Task objective:
Only the lines from the one that contains "- relocated: tape" through the last line of the data below should be duplicated, exactly and without pictures.

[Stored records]
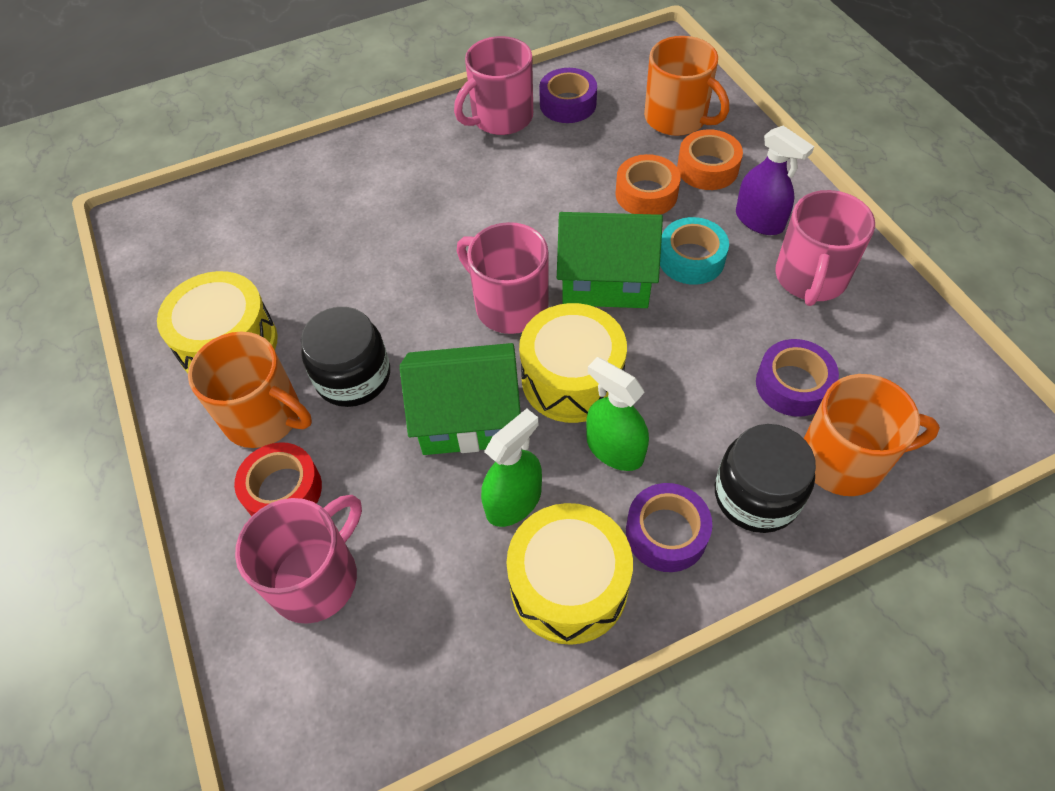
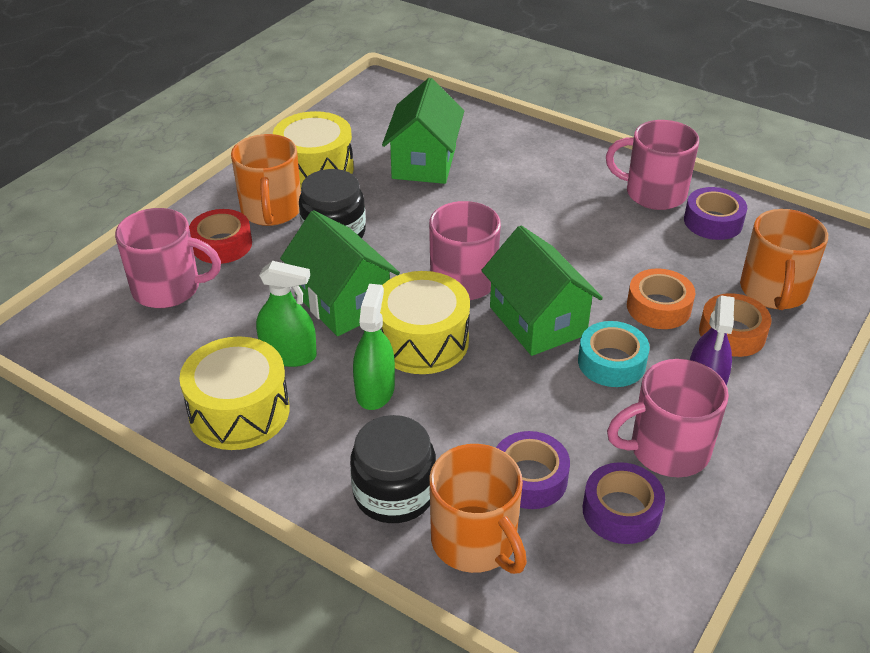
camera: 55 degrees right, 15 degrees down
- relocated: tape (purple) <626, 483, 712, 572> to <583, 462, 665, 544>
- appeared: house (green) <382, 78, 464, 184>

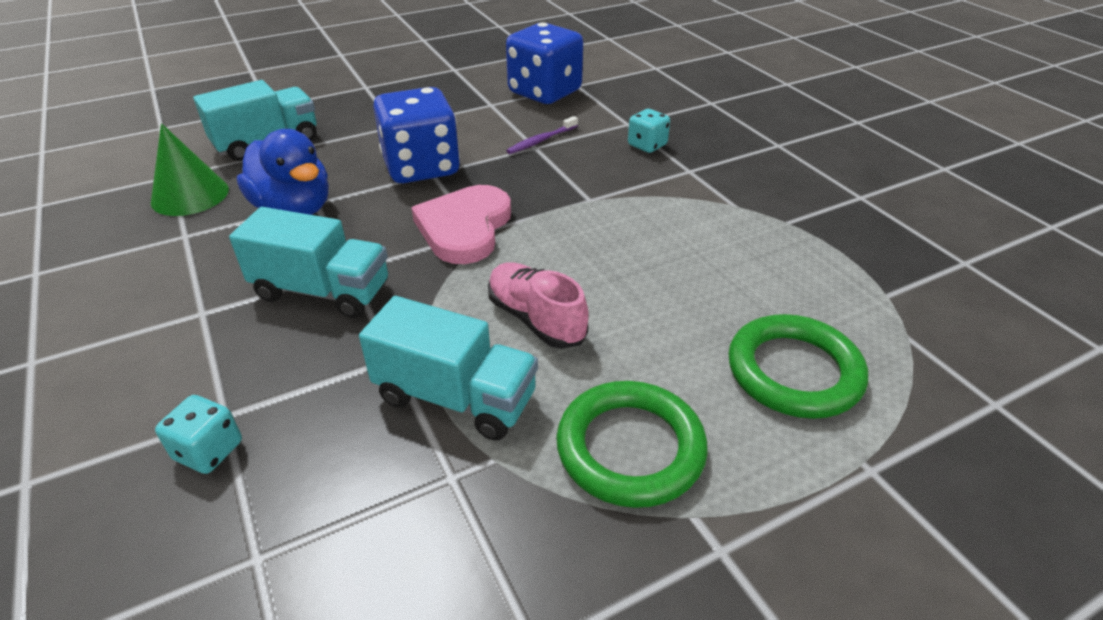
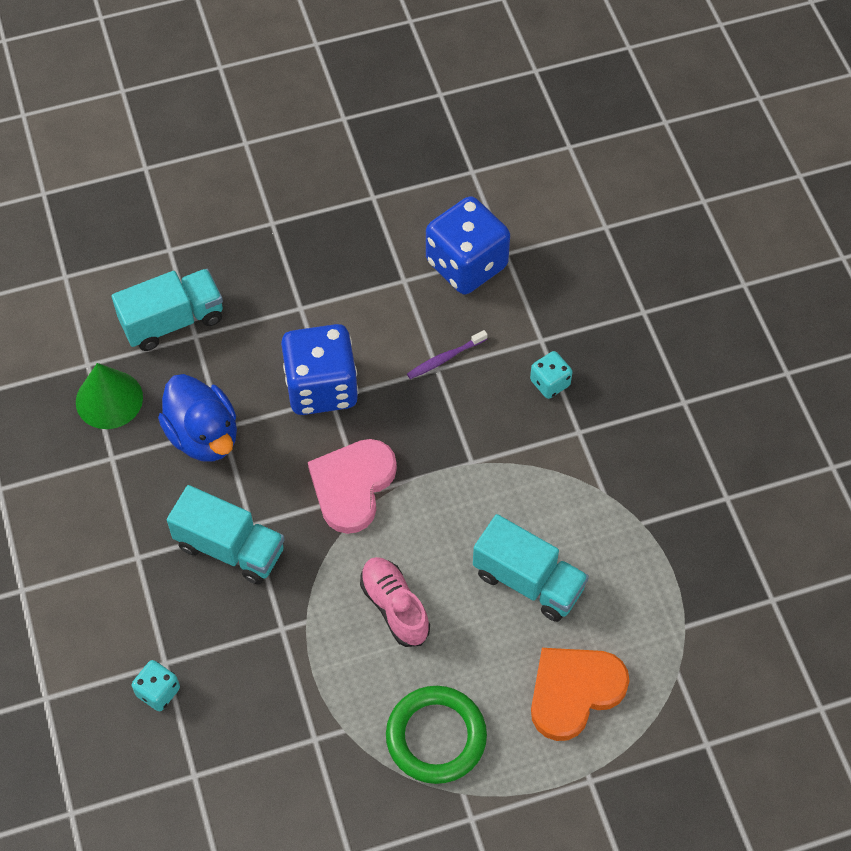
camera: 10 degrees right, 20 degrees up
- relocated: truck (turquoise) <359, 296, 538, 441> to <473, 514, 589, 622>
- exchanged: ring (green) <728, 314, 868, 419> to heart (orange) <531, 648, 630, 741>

Task output:
- relocated: tape (purple) <626, 483, 712, 572> to <583, 462, 665, 544>
- appeared: house (green) <382, 78, 464, 184>

camera: 10 degrees right, 20 degrees up
- relocated: truck (turquoise) <359, 296, 538, 441> to <473, 514, 589, 622>
- exchanged: ring (green) <728, 314, 868, 419> to heart (orange) <531, 648, 630, 741>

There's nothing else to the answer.